Task material START

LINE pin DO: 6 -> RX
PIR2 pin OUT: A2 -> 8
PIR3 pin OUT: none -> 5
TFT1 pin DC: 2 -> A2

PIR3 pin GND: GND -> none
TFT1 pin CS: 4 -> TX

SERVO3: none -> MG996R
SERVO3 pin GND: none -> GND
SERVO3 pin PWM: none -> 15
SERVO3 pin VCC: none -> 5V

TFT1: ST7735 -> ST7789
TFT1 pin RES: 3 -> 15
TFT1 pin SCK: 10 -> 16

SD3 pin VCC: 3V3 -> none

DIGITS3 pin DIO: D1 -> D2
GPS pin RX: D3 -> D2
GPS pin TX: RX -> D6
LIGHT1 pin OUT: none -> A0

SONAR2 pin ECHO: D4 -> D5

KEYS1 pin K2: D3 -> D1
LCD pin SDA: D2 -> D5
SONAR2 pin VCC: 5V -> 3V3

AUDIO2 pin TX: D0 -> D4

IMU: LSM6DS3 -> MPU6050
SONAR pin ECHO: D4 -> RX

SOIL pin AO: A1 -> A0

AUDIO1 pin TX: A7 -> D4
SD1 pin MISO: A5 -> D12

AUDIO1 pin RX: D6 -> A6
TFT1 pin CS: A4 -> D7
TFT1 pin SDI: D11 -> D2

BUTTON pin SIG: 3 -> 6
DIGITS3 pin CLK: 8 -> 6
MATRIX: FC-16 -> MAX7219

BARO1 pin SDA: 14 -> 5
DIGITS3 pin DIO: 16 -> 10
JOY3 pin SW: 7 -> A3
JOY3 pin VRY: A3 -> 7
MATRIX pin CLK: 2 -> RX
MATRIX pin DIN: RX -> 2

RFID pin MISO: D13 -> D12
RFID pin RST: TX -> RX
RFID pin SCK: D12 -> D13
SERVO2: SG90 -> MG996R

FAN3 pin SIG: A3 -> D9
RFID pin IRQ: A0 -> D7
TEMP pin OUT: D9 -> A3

Task material END

Your objective - Copy the records above, keeping every word the same.

Task output -
LINE pin DO: 6 -> RX
PIR2 pin OUT: A2 -> 8
PIR3 pin OUT: none -> 5
TFT1 pin DC: 2 -> A2

PIR3 pin GND: GND -> none
TFT1 pin CS: 4 -> TX

SERVO3: none -> MG996R
SERVO3 pin GND: none -> GND
SERVO3 pin PWM: none -> 15
SERVO3 pin VCC: none -> 5V

TFT1: ST7735 -> ST7789
TFT1 pin RES: 3 -> 15
TFT1 pin SCK: 10 -> 16

SD3 pin VCC: 3V3 -> none

DIGITS3 pin DIO: D1 -> D2
GPS pin RX: D3 -> D2
GPS pin TX: RX -> D6
LIGHT1 pin OUT: none -> A0

SONAR2 pin ECHO: D4 -> D5

KEYS1 pin K2: D3 -> D1
LCD pin SDA: D2 -> D5
SONAR2 pin VCC: 5V -> 3V3

AUDIO2 pin TX: D0 -> D4

IMU: LSM6DS3 -> MPU6050
SONAR pin ECHO: D4 -> RX

SOIL pin AO: A1 -> A0

AUDIO1 pin TX: A7 -> D4
SD1 pin MISO: A5 -> D12

AUDIO1 pin RX: D6 -> A6
TFT1 pin CS: A4 -> D7
TFT1 pin SDI: D11 -> D2

BUTTON pin SIG: 3 -> 6
DIGITS3 pin CLK: 8 -> 6
MATRIX: FC-16 -> MAX7219

BARO1 pin SDA: 14 -> 5
DIGITS3 pin DIO: 16 -> 10
JOY3 pin SW: 7 -> A3
JOY3 pin VRY: A3 -> 7
MATRIX pin CLK: 2 -> RX
MATRIX pin DIN: RX -> 2

RFID pin MISO: D13 -> D12
RFID pin RST: TX -> RX
RFID pin SCK: D12 -> D13
SERVO2: SG90 -> MG996R

FAN3 pin SIG: A3 -> D9
RFID pin IRQ: A0 -> D7
TEMP pin OUT: D9 -> A3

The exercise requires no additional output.